* [Exercise]: The records follow. Filter them to the lines that hold "BUTTON".

* [Collection entries]:

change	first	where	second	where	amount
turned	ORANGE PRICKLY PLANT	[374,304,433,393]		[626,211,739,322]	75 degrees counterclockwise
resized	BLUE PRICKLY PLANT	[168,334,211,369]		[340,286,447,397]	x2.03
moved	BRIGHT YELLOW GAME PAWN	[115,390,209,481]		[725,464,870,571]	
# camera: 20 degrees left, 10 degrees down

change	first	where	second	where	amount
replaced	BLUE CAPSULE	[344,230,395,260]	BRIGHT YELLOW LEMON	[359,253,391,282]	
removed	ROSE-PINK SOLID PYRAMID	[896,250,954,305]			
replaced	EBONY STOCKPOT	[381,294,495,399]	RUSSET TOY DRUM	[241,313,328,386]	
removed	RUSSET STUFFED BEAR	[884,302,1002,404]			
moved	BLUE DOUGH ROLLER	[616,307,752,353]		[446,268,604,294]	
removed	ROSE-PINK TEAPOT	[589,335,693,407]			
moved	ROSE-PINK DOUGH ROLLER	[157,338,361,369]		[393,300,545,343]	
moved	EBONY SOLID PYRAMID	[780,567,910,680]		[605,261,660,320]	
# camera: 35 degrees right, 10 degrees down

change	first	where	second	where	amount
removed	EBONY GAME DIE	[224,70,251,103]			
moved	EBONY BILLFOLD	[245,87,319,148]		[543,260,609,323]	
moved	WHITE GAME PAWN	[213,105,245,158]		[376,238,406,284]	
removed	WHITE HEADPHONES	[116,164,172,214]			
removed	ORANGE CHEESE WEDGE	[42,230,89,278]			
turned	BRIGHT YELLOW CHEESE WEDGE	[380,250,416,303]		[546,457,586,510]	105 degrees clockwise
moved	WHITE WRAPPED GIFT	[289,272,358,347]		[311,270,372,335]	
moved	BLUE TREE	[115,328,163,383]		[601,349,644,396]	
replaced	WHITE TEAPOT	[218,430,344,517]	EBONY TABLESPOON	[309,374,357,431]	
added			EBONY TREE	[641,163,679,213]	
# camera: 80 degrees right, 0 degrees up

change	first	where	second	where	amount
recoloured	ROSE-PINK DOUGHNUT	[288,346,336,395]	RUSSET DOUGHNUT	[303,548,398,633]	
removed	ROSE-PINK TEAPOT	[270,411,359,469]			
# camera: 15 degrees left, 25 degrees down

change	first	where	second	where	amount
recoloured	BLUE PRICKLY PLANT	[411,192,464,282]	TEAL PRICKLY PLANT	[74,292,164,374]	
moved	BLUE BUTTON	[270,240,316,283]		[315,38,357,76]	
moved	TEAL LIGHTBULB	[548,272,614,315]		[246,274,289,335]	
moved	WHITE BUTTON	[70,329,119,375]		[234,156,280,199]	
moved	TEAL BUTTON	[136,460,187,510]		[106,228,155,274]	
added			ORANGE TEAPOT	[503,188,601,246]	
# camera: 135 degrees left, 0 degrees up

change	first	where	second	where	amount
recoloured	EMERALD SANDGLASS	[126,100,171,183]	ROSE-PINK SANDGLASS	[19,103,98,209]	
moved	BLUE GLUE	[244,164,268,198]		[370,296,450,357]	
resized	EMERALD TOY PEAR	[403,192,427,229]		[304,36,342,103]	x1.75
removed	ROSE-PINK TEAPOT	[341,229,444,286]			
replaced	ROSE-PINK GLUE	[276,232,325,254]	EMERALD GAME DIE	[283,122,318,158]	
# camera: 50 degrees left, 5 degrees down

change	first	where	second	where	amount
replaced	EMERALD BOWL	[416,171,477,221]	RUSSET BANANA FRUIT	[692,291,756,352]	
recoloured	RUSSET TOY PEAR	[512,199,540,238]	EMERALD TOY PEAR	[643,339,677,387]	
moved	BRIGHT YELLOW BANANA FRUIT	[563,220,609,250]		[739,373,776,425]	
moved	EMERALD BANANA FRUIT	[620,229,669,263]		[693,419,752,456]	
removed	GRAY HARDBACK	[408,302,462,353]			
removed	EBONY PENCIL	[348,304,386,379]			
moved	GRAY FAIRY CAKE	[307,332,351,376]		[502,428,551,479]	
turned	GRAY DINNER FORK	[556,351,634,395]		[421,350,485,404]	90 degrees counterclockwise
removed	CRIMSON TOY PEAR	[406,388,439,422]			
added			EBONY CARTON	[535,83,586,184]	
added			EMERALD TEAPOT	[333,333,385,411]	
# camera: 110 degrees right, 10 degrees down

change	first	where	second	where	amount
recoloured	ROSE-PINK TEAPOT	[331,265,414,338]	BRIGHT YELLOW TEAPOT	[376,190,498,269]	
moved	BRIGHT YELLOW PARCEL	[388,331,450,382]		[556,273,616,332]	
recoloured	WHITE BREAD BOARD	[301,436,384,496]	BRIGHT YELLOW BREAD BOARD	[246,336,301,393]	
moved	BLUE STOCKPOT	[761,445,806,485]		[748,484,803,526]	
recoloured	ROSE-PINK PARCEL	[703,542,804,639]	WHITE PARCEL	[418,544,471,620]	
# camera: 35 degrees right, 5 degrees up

* [Answer area]:
moved	BLUE BUTTON	[270,240,316,283]		[315,38,357,76]	
moved	WHITE BUTTON	[70,329,119,375]		[234,156,280,199]	
moved	TEAL BUTTON	[136,460,187,510]		[106,228,155,274]	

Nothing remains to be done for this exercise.